Exercise aim:
Please copy each line from the entries that contains the string "AGND".

[Itemized modification records]
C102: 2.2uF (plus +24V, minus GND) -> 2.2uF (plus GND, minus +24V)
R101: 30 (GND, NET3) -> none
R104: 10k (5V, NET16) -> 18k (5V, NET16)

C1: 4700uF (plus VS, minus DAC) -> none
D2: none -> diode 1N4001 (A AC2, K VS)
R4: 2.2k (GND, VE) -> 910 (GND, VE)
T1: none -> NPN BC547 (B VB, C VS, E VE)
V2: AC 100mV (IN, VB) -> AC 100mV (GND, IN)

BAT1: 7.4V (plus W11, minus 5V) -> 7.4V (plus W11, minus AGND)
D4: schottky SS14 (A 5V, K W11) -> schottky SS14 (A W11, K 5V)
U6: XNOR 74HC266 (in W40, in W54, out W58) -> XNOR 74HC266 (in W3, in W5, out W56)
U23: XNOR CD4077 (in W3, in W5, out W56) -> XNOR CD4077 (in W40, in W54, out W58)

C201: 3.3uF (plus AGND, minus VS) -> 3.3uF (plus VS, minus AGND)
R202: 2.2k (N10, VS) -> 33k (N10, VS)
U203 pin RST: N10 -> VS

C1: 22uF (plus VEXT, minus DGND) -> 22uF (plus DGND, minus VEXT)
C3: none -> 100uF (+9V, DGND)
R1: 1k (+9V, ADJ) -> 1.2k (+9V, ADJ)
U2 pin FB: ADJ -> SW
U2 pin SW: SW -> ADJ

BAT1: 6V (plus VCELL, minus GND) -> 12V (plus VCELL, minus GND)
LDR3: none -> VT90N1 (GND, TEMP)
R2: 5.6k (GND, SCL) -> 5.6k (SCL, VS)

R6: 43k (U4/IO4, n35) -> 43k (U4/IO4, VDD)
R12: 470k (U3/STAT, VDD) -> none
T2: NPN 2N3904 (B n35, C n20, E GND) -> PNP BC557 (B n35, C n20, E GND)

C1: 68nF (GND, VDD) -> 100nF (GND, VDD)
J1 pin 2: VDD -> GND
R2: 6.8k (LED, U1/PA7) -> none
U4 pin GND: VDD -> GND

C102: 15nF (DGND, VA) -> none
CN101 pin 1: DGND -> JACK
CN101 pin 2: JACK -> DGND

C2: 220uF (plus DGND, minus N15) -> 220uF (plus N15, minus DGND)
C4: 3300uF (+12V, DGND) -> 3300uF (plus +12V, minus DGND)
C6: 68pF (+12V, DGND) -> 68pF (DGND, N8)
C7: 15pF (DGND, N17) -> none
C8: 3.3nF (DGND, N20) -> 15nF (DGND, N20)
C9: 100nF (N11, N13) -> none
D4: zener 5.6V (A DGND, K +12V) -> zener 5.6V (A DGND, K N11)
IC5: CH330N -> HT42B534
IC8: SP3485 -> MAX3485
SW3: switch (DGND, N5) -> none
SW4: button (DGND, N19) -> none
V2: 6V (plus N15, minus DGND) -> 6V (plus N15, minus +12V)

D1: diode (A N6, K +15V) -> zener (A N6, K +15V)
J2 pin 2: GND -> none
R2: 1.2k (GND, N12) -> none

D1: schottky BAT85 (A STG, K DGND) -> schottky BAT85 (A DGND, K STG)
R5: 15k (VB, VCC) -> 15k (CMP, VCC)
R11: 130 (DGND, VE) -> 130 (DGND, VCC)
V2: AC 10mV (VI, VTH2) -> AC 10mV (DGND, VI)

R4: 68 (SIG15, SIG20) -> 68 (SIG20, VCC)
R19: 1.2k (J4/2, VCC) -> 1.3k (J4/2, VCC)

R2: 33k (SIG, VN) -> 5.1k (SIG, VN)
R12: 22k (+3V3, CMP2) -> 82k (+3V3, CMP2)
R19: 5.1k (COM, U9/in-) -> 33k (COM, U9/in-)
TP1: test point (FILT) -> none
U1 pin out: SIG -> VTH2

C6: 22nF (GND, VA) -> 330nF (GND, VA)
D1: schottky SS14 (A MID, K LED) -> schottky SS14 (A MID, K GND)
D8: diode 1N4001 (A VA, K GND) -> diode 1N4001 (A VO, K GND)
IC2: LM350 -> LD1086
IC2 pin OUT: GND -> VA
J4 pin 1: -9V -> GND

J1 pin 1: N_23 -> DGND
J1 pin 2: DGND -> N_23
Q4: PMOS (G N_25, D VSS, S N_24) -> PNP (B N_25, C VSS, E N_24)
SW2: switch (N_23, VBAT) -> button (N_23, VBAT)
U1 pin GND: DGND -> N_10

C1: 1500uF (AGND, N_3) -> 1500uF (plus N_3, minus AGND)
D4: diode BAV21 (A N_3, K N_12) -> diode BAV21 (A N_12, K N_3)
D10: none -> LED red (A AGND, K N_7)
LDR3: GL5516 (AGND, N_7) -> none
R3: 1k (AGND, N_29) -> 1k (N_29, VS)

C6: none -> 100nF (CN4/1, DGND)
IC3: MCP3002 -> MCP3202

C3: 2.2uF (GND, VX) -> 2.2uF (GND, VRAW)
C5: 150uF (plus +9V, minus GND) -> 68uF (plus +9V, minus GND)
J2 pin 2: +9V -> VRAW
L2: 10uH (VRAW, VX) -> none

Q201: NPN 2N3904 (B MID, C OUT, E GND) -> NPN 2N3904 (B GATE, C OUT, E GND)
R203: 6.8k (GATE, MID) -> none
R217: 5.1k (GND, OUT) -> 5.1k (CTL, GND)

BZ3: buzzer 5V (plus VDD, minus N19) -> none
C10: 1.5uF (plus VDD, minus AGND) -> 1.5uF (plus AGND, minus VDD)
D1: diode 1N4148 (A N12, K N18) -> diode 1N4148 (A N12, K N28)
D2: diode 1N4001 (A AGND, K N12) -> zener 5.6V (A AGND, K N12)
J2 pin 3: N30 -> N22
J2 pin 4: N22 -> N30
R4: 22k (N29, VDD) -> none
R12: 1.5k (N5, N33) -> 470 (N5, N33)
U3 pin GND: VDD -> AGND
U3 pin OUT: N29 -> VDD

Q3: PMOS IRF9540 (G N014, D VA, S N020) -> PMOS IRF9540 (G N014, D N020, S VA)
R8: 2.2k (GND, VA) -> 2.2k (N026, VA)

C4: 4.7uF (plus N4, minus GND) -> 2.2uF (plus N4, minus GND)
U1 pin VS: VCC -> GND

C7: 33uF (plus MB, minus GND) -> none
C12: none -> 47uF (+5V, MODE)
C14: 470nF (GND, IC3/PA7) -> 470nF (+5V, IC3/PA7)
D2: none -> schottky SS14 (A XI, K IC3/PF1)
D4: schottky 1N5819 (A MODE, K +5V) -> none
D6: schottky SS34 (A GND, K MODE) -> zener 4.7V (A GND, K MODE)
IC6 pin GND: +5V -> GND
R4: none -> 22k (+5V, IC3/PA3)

Response:
BAT1: 7.4V (plus W11, minus 5V) -> 7.4V (plus W11, minus AGND)
C201: 3.3uF (plus AGND, minus VS) -> 3.3uF (plus VS, minus AGND)
C1: 1500uF (AGND, N_3) -> 1500uF (plus N_3, minus AGND)
D10: none -> LED red (A AGND, K N_7)
LDR3: GL5516 (AGND, N_7) -> none
R3: 1k (AGND, N_29) -> 1k (N_29, VS)
C10: 1.5uF (plus VDD, minus AGND) -> 1.5uF (plus AGND, minus VDD)
D2: diode 1N4001 (A AGND, K N12) -> zener 5.6V (A AGND, K N12)
U3 pin GND: VDD -> AGND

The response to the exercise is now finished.